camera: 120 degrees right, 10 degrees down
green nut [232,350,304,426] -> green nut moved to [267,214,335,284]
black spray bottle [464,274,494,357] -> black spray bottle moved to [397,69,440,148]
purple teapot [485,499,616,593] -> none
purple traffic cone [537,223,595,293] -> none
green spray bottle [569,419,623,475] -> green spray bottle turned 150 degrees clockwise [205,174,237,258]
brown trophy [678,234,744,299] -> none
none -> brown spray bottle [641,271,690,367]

==

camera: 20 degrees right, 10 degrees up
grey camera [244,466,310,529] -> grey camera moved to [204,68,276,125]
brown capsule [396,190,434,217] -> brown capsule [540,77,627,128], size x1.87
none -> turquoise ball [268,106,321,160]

---

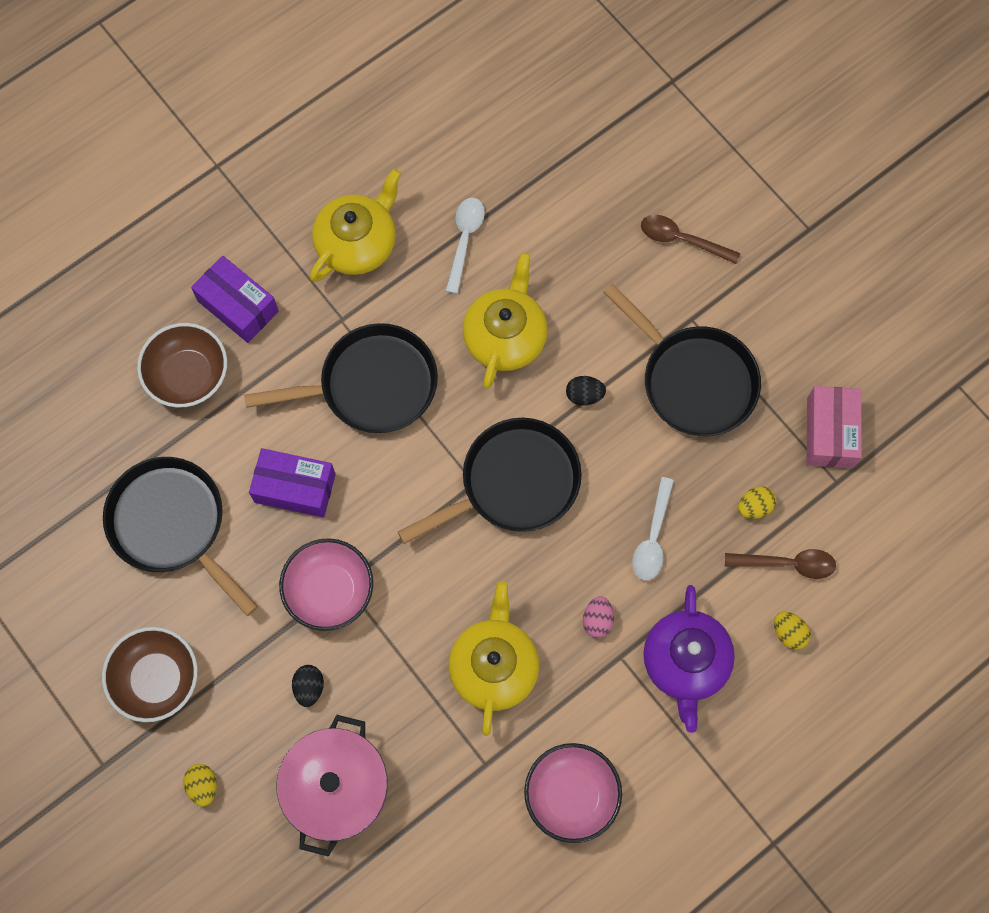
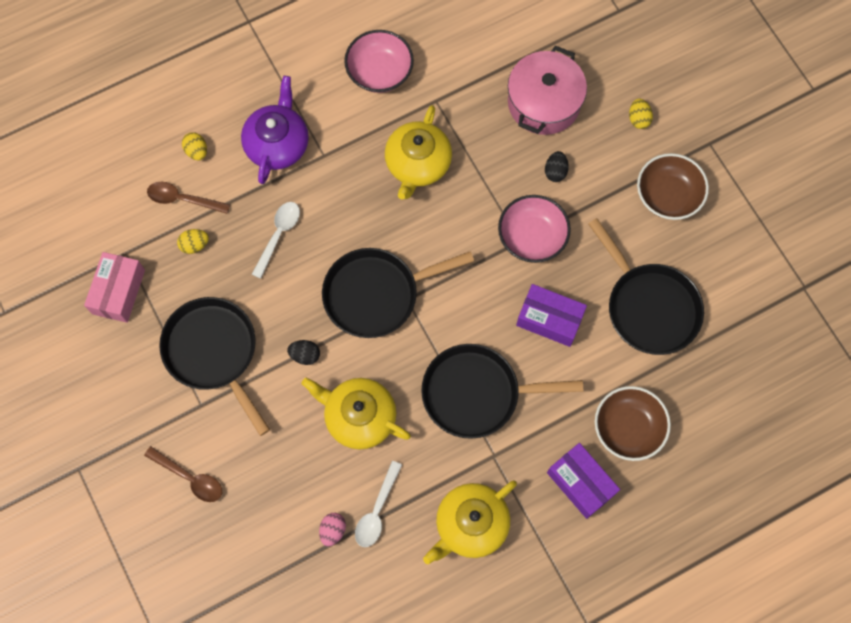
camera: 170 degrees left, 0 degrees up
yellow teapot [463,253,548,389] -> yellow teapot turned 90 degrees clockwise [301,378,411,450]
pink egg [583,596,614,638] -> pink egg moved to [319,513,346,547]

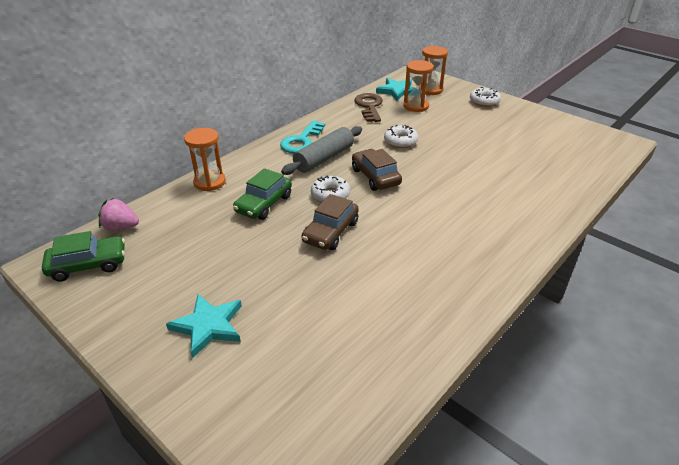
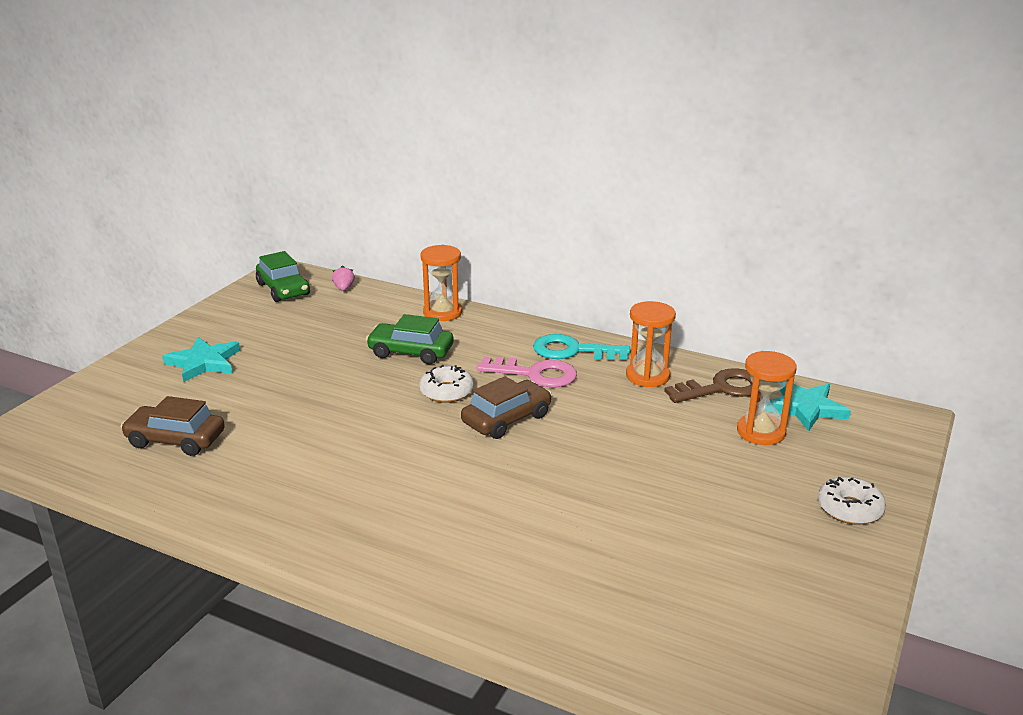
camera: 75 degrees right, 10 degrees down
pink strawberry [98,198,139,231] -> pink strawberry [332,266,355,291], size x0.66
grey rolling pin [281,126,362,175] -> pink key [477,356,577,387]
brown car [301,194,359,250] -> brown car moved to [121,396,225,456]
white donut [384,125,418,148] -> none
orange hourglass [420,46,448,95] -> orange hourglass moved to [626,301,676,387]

Requirement: Reproduce exactly the section above that begins at the line containing "purple traffic cone [537,223,595,293] -> none" and ends at the line containing "none -> brown spray bottle [641,271,690,367]", leaving out all other lines.

Response below:
purple traffic cone [537,223,595,293] -> none
green spray bottle [569,419,623,475] -> green spray bottle turned 150 degrees clockwise [205,174,237,258]
brown trophy [678,234,744,299] -> none
none -> brown spray bottle [641,271,690,367]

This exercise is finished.